TO BE DONE =>
Reproduce all of the data exactly, with no line skipped.

THE INPUT =>
________________

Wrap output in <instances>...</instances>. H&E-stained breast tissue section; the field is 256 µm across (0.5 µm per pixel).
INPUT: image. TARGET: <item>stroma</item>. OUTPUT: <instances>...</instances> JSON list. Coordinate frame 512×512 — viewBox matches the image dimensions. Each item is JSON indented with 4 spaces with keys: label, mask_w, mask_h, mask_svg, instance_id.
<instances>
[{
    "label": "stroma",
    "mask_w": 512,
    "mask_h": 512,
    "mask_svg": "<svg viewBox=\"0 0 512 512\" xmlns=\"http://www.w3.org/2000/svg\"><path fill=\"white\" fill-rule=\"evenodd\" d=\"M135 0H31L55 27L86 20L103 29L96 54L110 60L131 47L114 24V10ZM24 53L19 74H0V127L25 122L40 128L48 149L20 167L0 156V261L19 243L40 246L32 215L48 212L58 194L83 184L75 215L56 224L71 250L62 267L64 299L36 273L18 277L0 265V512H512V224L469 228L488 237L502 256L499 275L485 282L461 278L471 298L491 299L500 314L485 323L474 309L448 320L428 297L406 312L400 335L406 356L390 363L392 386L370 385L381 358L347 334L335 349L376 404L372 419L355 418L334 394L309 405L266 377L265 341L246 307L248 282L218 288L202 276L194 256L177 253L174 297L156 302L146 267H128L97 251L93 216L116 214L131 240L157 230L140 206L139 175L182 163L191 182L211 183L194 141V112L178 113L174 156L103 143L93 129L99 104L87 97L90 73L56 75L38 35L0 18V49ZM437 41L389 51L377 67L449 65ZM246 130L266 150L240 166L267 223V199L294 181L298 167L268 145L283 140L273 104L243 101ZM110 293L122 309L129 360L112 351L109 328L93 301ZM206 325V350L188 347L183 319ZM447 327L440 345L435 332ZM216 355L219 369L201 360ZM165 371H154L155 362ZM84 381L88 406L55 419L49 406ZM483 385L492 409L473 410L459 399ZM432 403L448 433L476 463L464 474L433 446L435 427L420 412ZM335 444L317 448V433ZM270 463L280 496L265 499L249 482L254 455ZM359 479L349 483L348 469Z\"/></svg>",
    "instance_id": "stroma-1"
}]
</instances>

________________

SOLUTION FOR THIS PROBLEM =>
Wrap output in <instances>...</instances>. H&E-stained breast tissue section; the field is 256 µm across (0.5 µm per pixel).
INPUT: image. TARGET: <item>stroma</item>. OUTPUT: <instances>...</instances> JSON list. Coordinate frame 512×512 — viewBox matches the image dimensions. Each item is JSON indented with 4 spaces with keys: label, mask_w, mask_h, mask_svg, instance_id.
<instances>
[{
    "label": "stroma",
    "mask_w": 512,
    "mask_h": 512,
    "mask_svg": "<svg viewBox=\"0 0 512 512\" xmlns=\"http://www.w3.org/2000/svg\"><path fill=\"white\" fill-rule=\"evenodd\" d=\"M135 0H31L55 27L86 20L103 29L96 54L110 60L131 47L114 24V10ZM24 53L19 74H0V127L25 122L40 128L48 149L20 167L0 156V261L19 243L40 246L32 215L48 212L58 194L83 184L75 215L56 224L71 250L62 267L64 299L36 273L18 277L0 265V512H512V224L469 228L488 237L502 256L499 275L485 282L461 278L471 298L491 299L500 314L485 323L474 309L448 320L428 297L406 312L400 335L406 356L390 363L392 386L370 385L381 358L347 334L335 349L376 404L372 419L355 418L334 394L309 405L266 377L265 341L246 307L248 282L218 288L202 276L194 256L177 253L174 297L156 302L146 267H128L97 251L93 216L116 214L131 240L157 230L140 206L139 175L182 163L191 182L211 183L194 141V112L178 113L174 156L103 143L93 129L99 104L87 97L90 73L56 75L38 35L0 18V49ZM437 41L389 51L377 67L449 65ZM246 130L266 150L240 166L267 223V199L294 181L298 167L268 145L283 140L273 104L243 101ZM110 293L122 309L129 360L112 351L109 328L93 301ZM206 325V350L188 347L183 319ZM447 327L440 345L435 332ZM216 355L219 369L201 360ZM165 371H154L155 362ZM84 381L88 406L55 419L49 406ZM483 385L492 409L473 410L459 399ZM432 403L448 433L476 463L464 474L433 446L435 427L420 412ZM335 444L317 448V433ZM270 463L280 496L265 499L249 482L254 455ZM359 479L349 483L348 469Z\"/></svg>",
    "instance_id": "stroma-1"
}]
</instances>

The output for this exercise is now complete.